### Work task
Give the listing again word for word. Skip the pictures.

====================

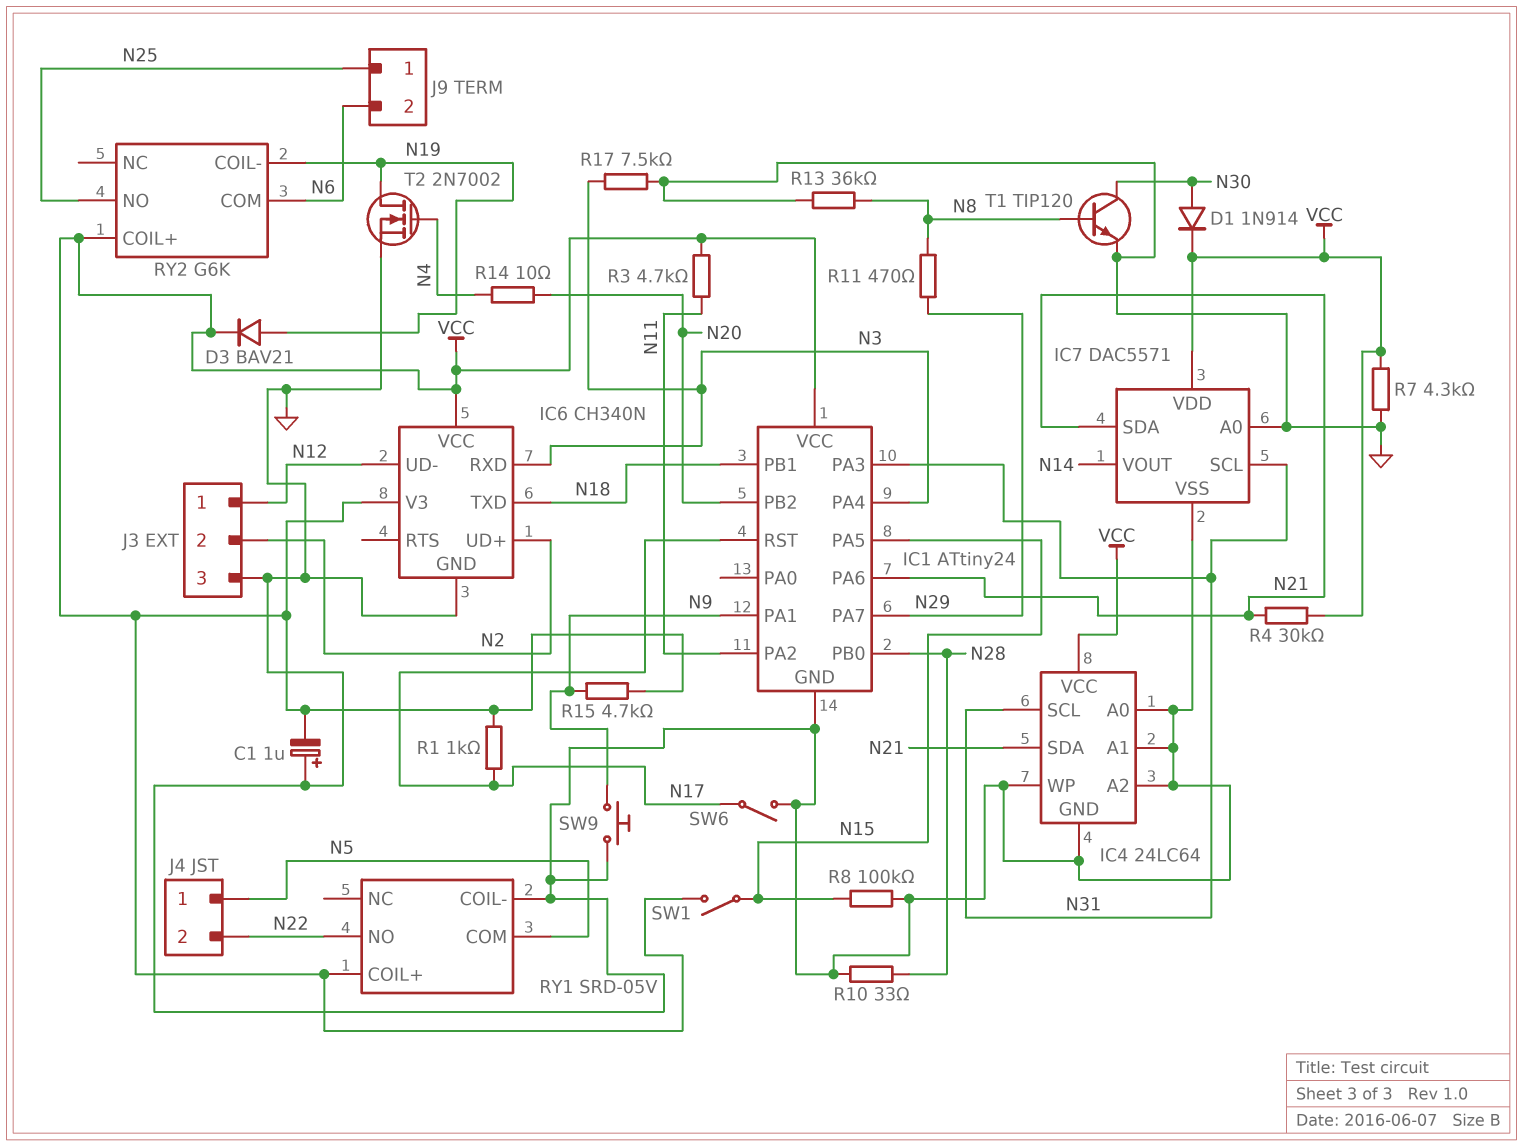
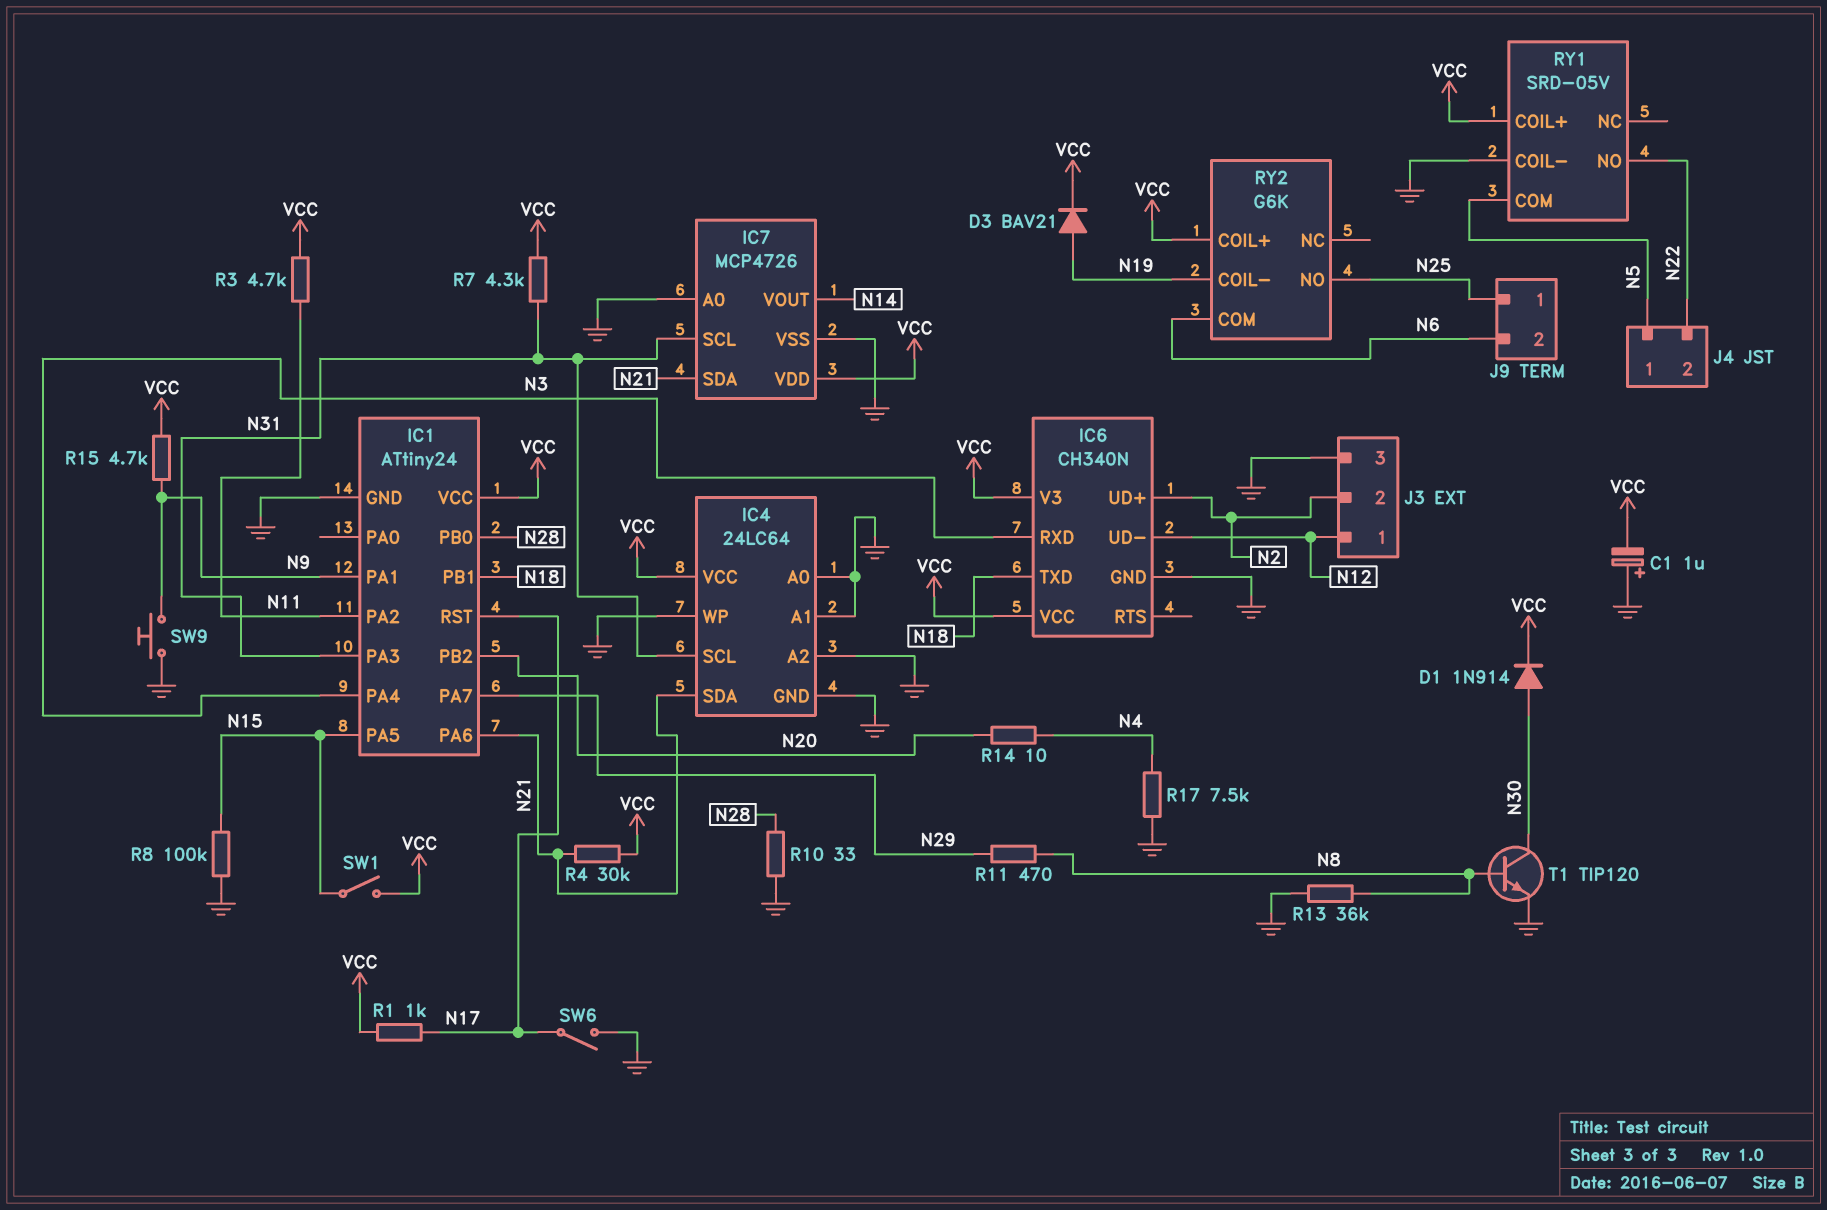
IC7: DAC5571 -> MCP4726
R7: 4.3k (GND, VCC) -> 4.3k (N31, VCC)
R17: 7.5k (GND, N3) -> 7.5k (GND, N4)
T2: NMOS 2N7002 (G N4, D N19, S GND) -> none

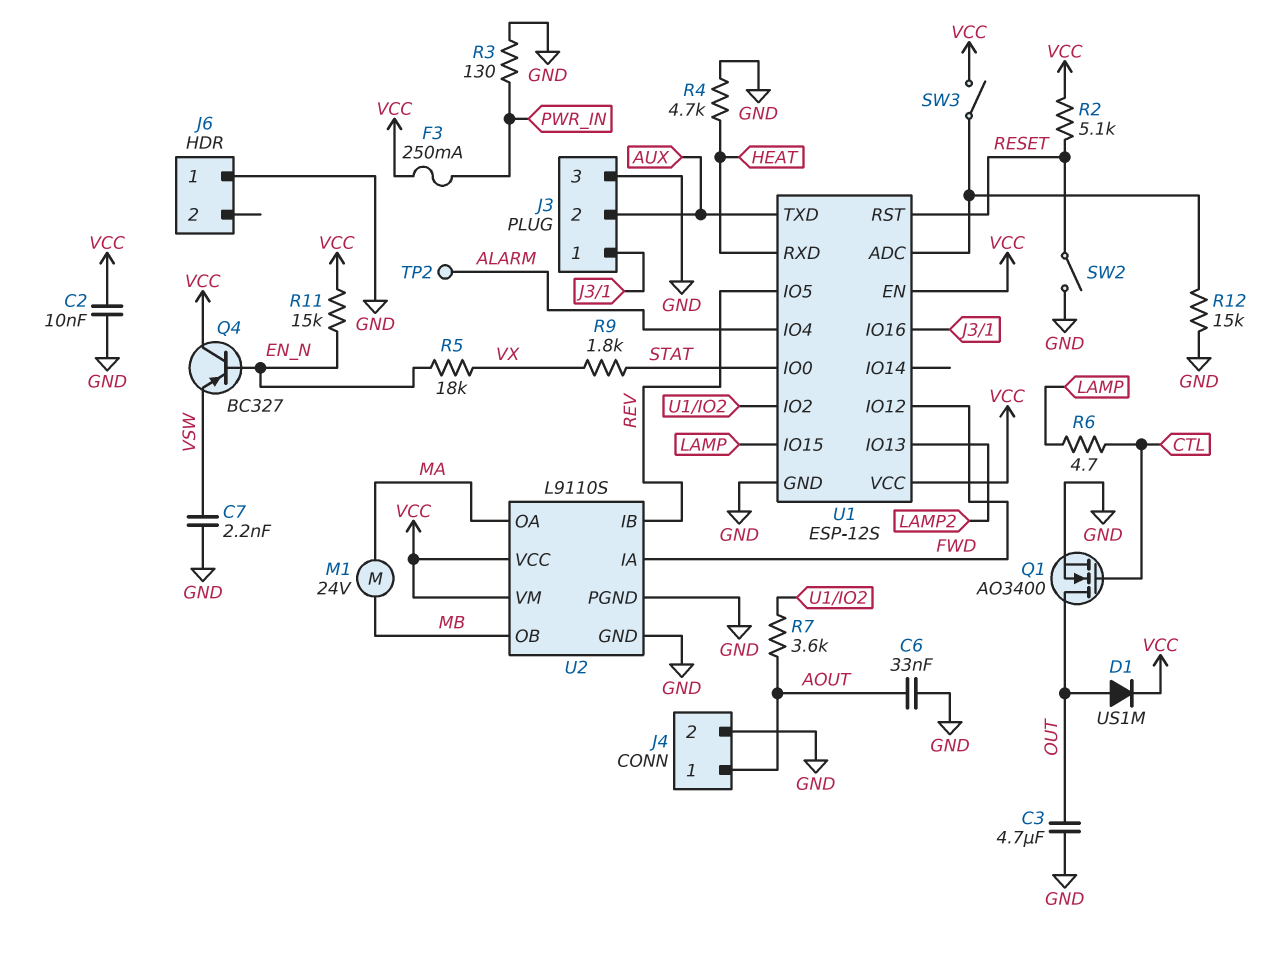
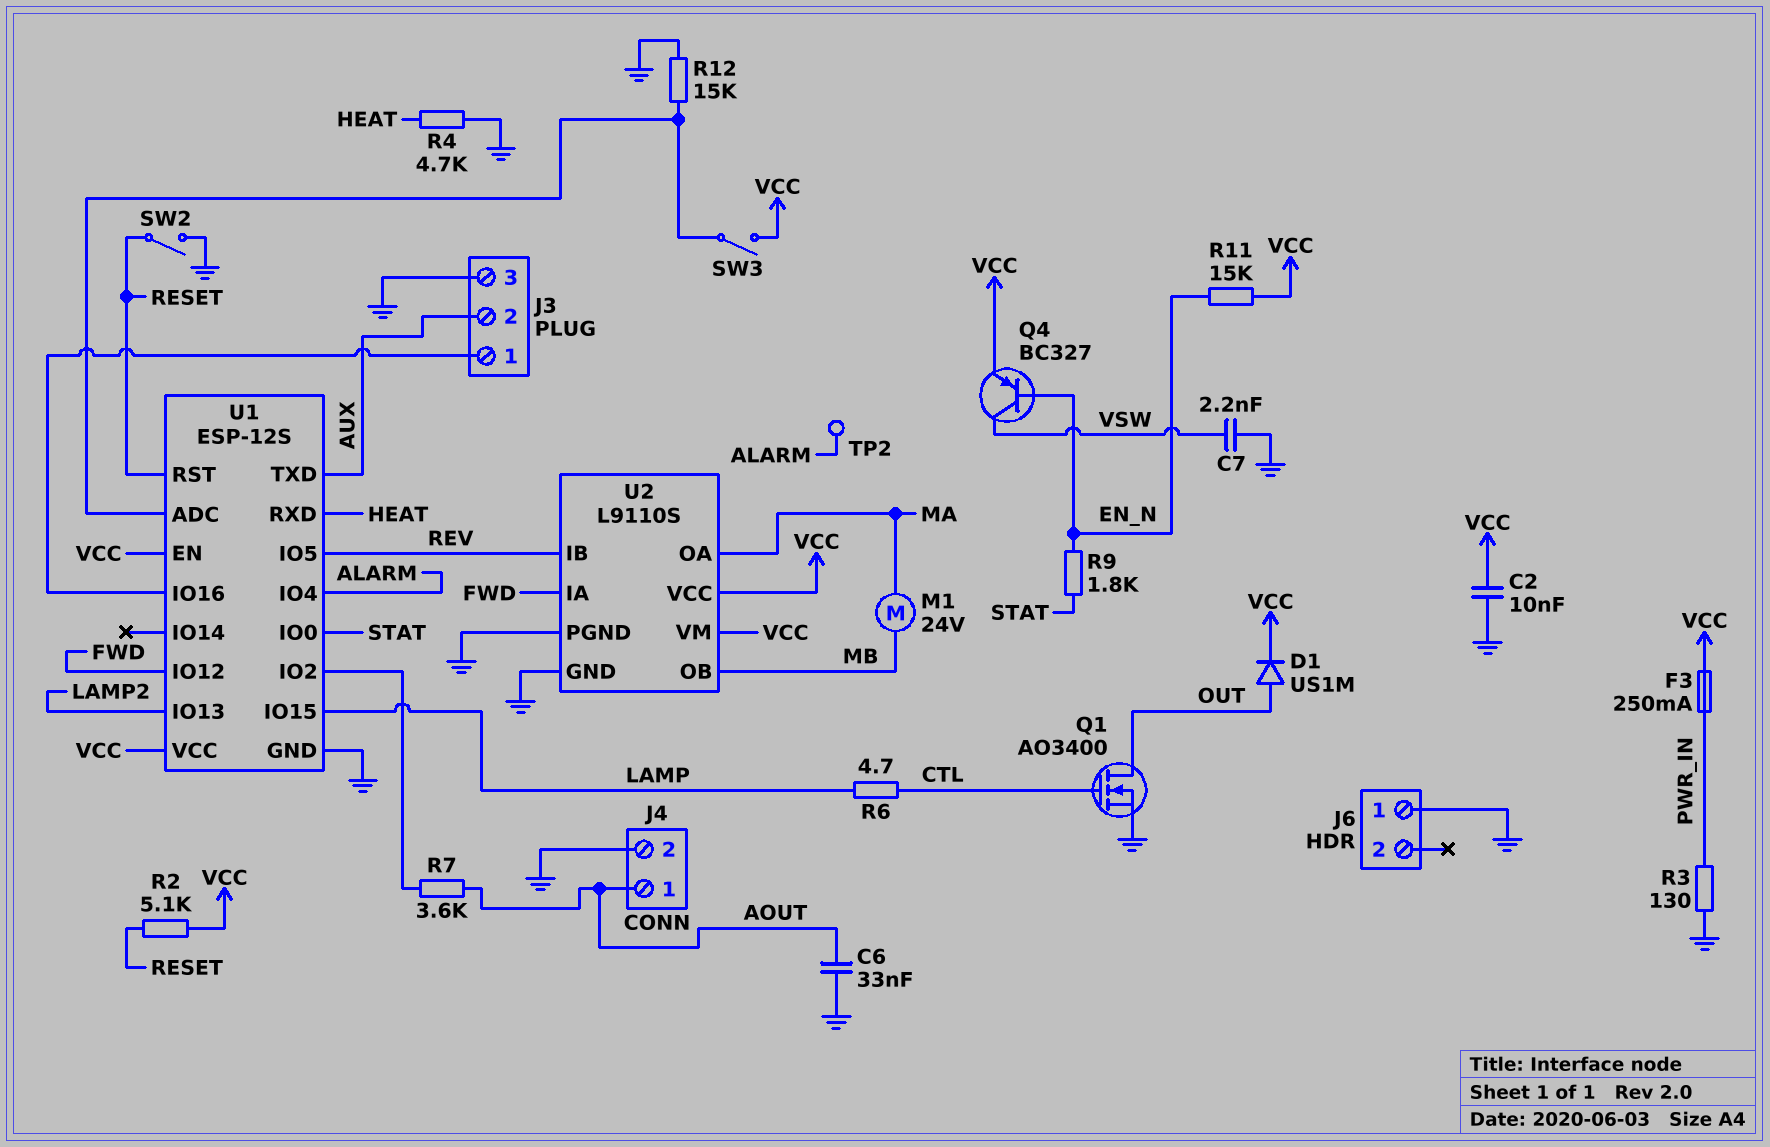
C3: 4.7uF (GND, OUT) -> none
Q4: PNP BC327 (B EN_N, C VCC, E VSW) -> PNP BC327 (B EN_N, C VSW, E VCC)
R5: 18k (EN_N, VX) -> none
R9: 1.8k (STAT, VX) -> 1.8k (EN_N, STAT)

====================

### Result of this exercise
IC7: DAC5571 -> MCP4726
R7: 4.3k (GND, VCC) -> 4.3k (N31, VCC)
R17: 7.5k (GND, N3) -> 7.5k (GND, N4)
T2: NMOS 2N7002 (G N4, D N19, S GND) -> none

C3: 4.7uF (GND, OUT) -> none
Q4: PNP BC327 (B EN_N, C VCC, E VSW) -> PNP BC327 (B EN_N, C VSW, E VCC)
R5: 18k (EN_N, VX) -> none
R9: 1.8k (STAT, VX) -> 1.8k (EN_N, STAT)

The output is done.